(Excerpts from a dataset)
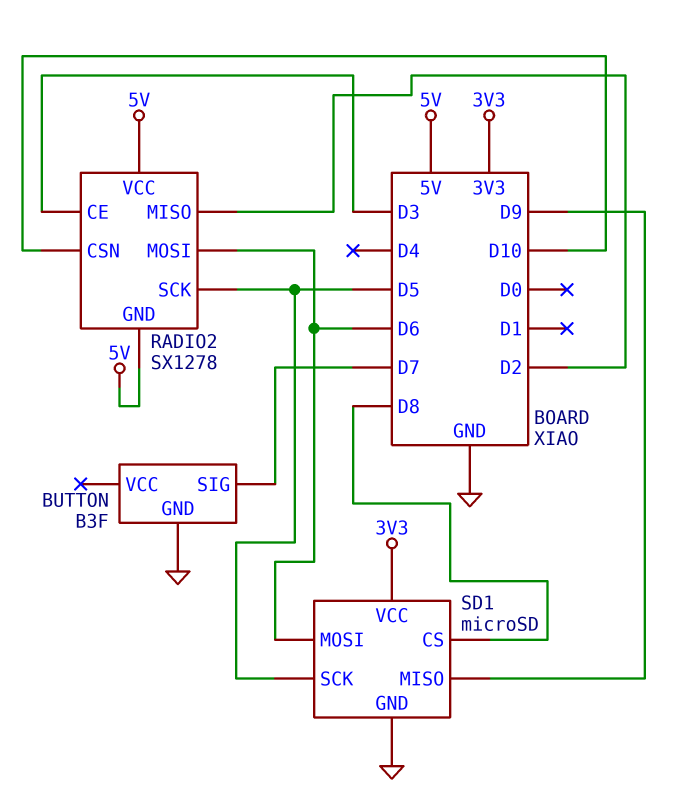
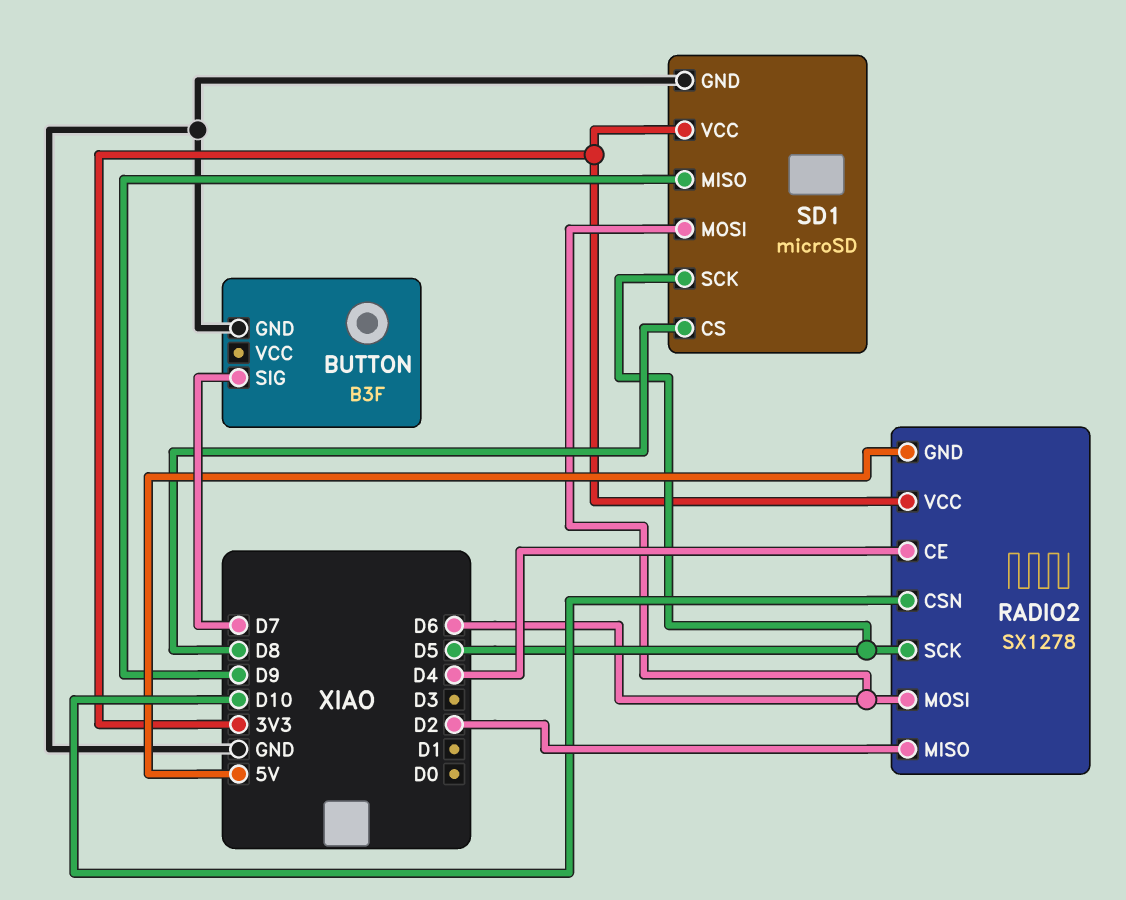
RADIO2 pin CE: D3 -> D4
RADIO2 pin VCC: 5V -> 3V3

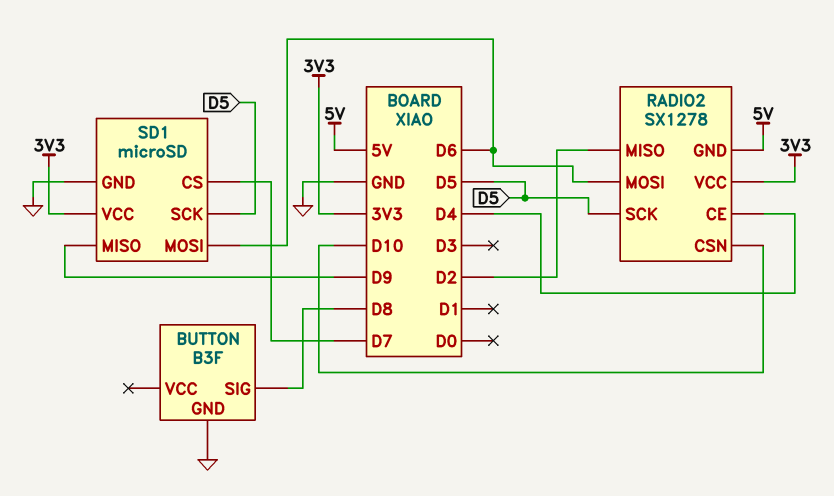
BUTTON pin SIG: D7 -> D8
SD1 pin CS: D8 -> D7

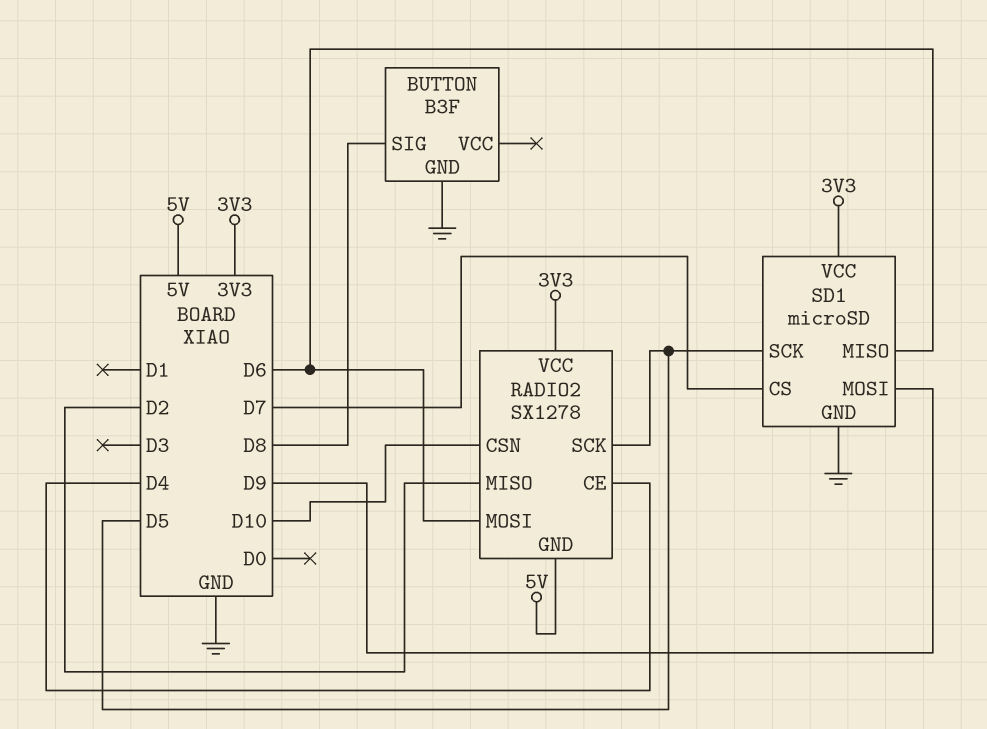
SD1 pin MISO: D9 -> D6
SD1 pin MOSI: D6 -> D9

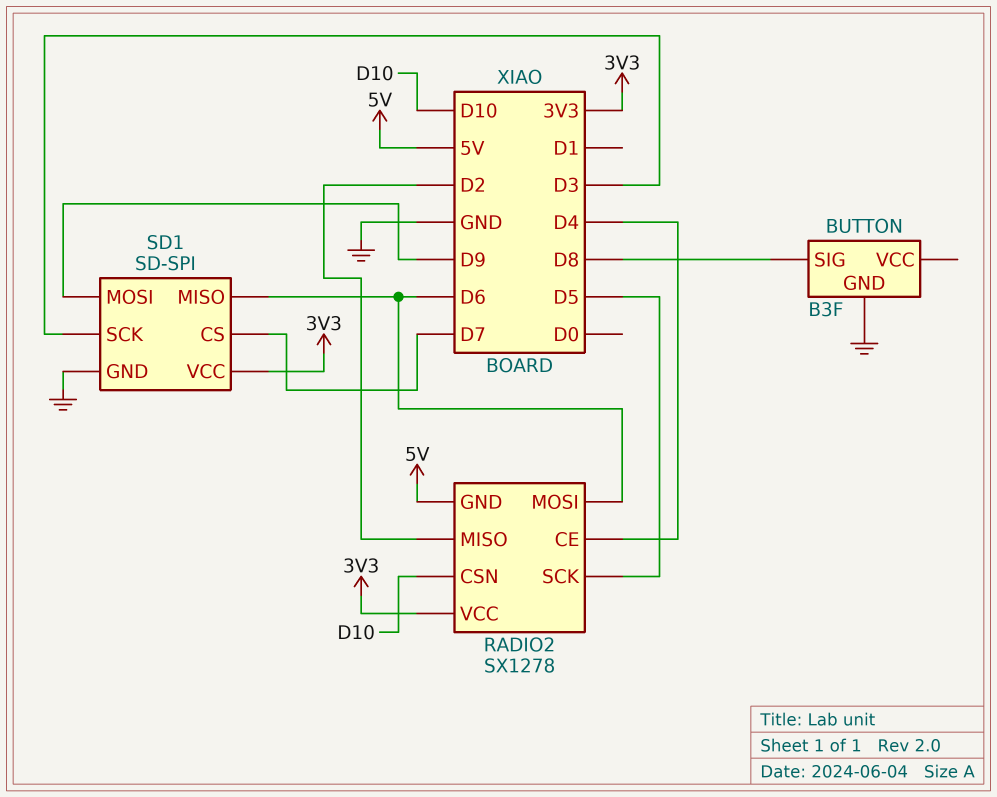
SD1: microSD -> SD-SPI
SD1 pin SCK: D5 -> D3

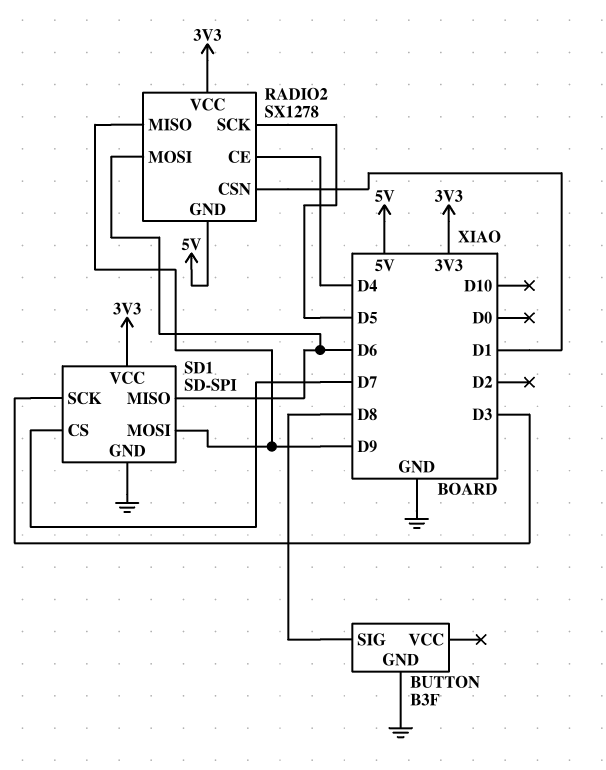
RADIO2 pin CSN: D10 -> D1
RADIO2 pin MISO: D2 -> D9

...

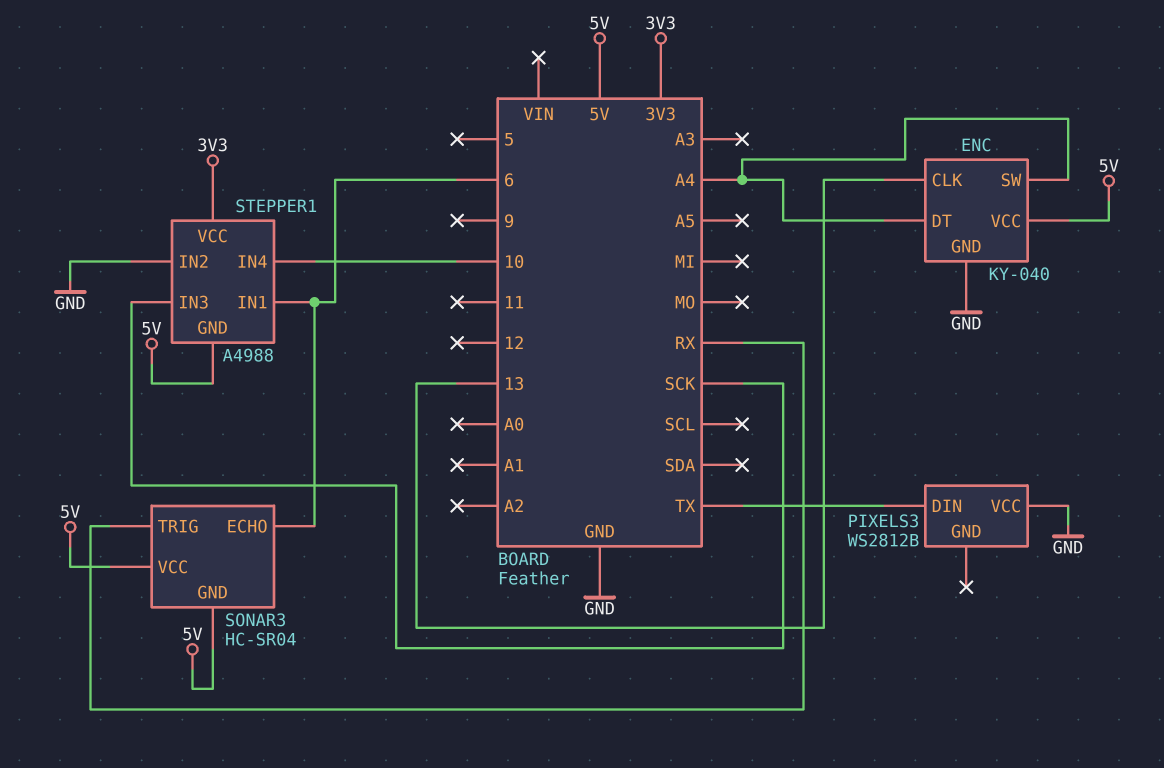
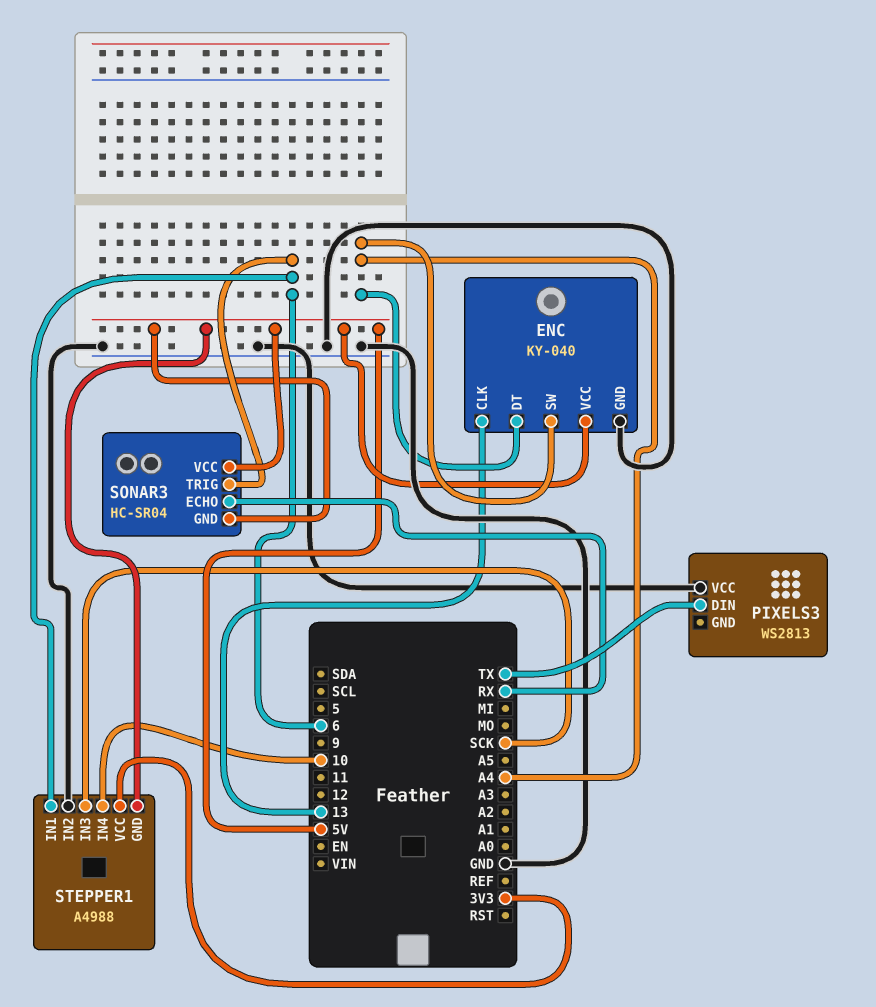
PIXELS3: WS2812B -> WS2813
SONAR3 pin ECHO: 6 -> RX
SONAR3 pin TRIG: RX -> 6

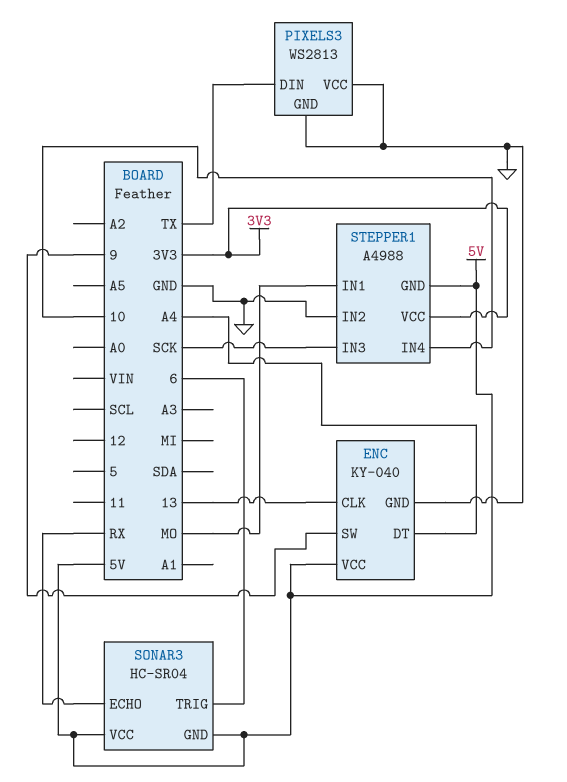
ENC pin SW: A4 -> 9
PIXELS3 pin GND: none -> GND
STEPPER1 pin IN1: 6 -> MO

#### WHAT YOU NEED TO DO:
Looking above, find the stretch of lines that opens with the one holding "RADIO2 pin CE: D3 -> D4" and closes with the one holding "RADIO2 pin MISO: D2 -> D9". Copy it exactly, pictures excluded.

#### SOLUTION TO THE EXERCISE:
RADIO2 pin CE: D3 -> D4
RADIO2 pin VCC: 5V -> 3V3

BUTTON pin SIG: D7 -> D8
SD1 pin CS: D8 -> D7

SD1 pin MISO: D9 -> D6
SD1 pin MOSI: D6 -> D9

SD1: microSD -> SD-SPI
SD1 pin SCK: D5 -> D3

RADIO2 pin CSN: D10 -> D1
RADIO2 pin MISO: D2 -> D9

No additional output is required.